Task details. Any picture in the material should be left out, while all other lines are copied exactly.
─── Records to process ───
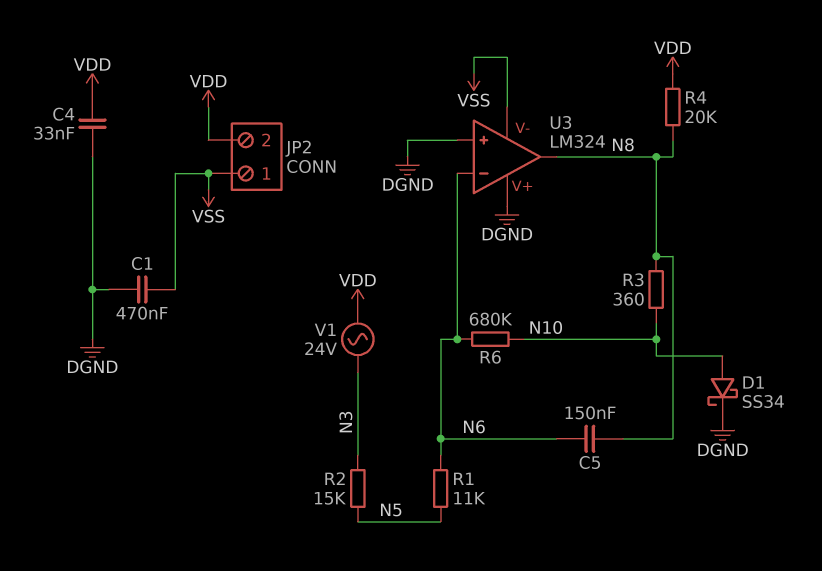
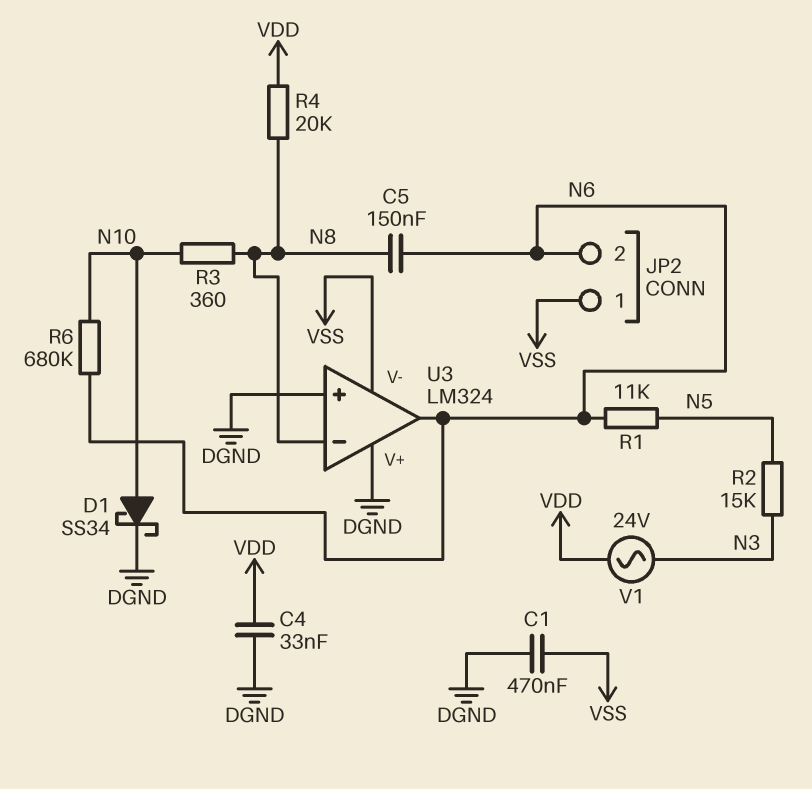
JP2 pin 2: VDD -> N6
U3 pin in-: N6 -> N8
U3 pin out: N8 -> N6

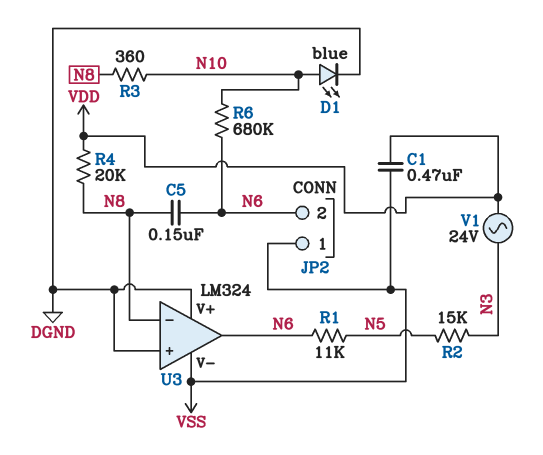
C1: 470nF (DGND, VSS) -> 470nF (VDD, VSS)
C4: 33nF (DGND, VDD) -> none
D1: schottky SS34 (A N10, K DGND) -> LED blue (A N10, K DGND)

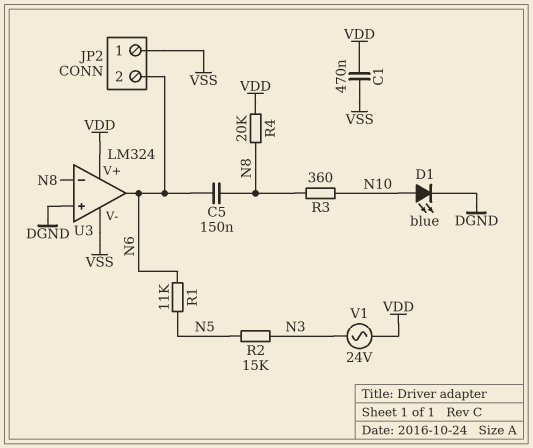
R6: 680k (N6, N10) -> none
U3 pin V+: DGND -> VDD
───
Solution.
JP2 pin 2: VDD -> N6
U3 pin in-: N6 -> N8
U3 pin out: N8 -> N6

C1: 470nF (DGND, VSS) -> 470nF (VDD, VSS)
C4: 33nF (DGND, VDD) -> none
D1: schottky SS34 (A N10, K DGND) -> LED blue (A N10, K DGND)

R6: 680k (N6, N10) -> none
U3 pin V+: DGND -> VDD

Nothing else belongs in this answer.